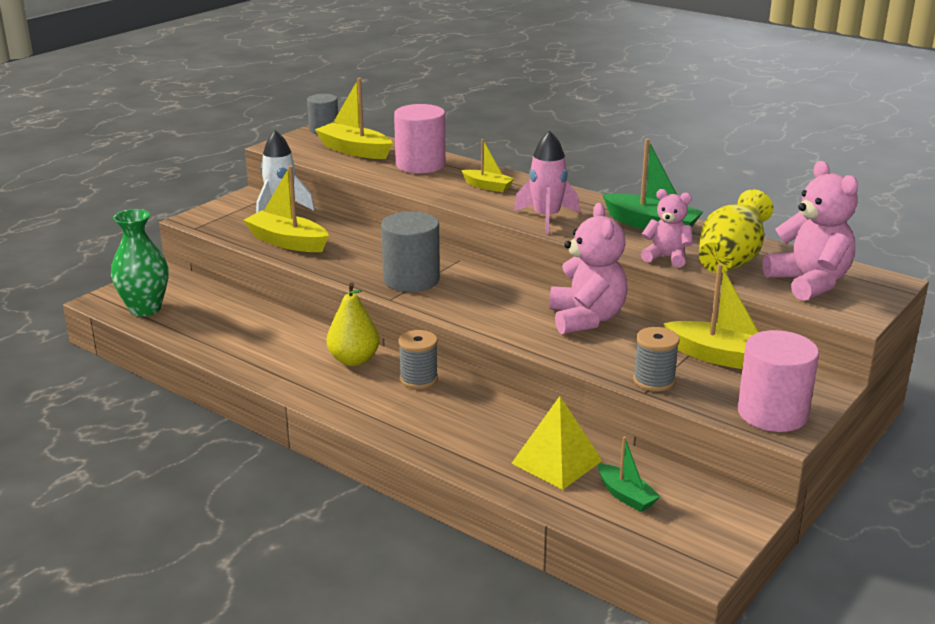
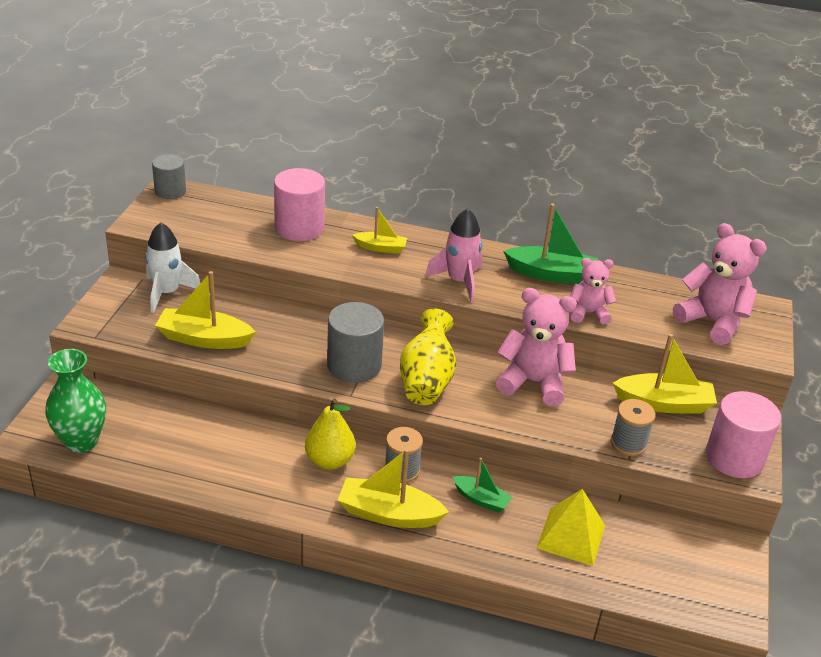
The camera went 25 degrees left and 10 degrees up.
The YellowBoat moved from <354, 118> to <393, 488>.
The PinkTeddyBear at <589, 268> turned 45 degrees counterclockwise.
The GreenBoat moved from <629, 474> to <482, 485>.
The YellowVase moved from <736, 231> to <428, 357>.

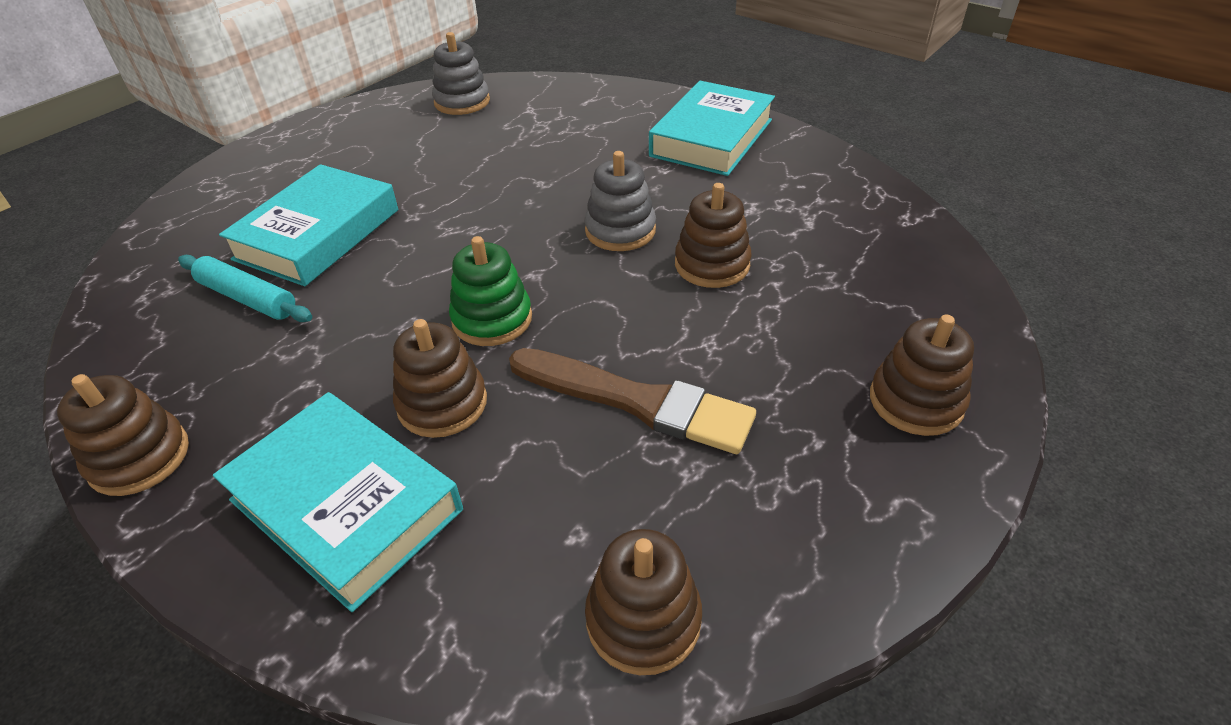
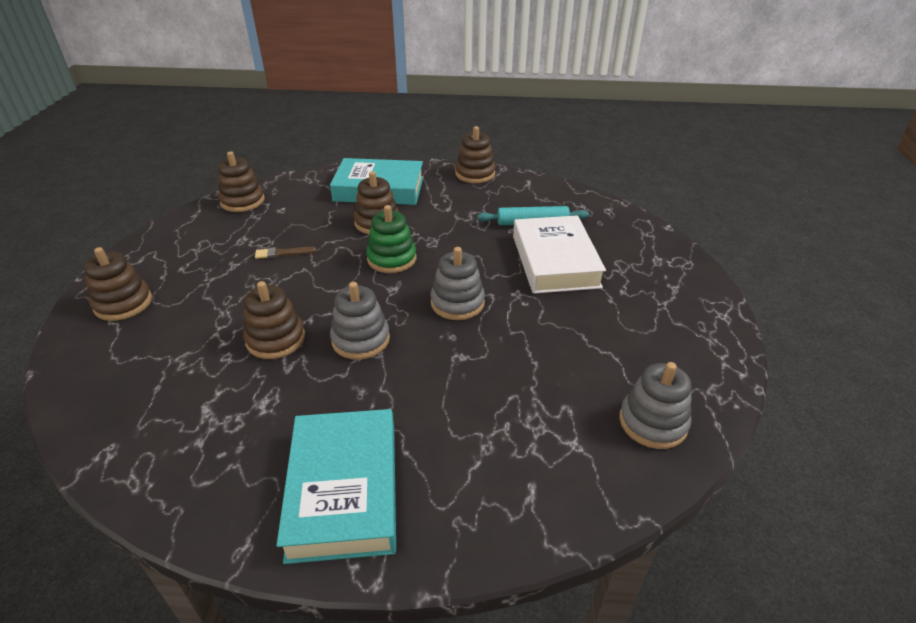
The camera went 145 degrees right and 5 degrees down.
The TurquoiseBook at <308, 225> became the WhiteBook at <559, 254>.
The BrownBrush at <632, 401> changed to 0.43 times the size.
The GreyStackingToy at <457, 283> appeared.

----

(Action item): Repeat every line above precisely; pictures do not belong in the copy.

(Response area):
The camera went 25 degrees left and 10 degrees up.
The YellowBoat moved from <354, 118> to <393, 488>.
The PinkTeddyBear at <589, 268> turned 45 degrees counterclockwise.
The GreenBoat moved from <629, 474> to <482, 485>.
The YellowVase moved from <736, 231> to <428, 357>.

The camera went 145 degrees right and 5 degrees down.
The TurquoiseBook at <308, 225> became the WhiteBook at <559, 254>.
The BrownBrush at <632, 401> changed to 0.43 times the size.
The GreyStackingToy at <457, 283> appeared.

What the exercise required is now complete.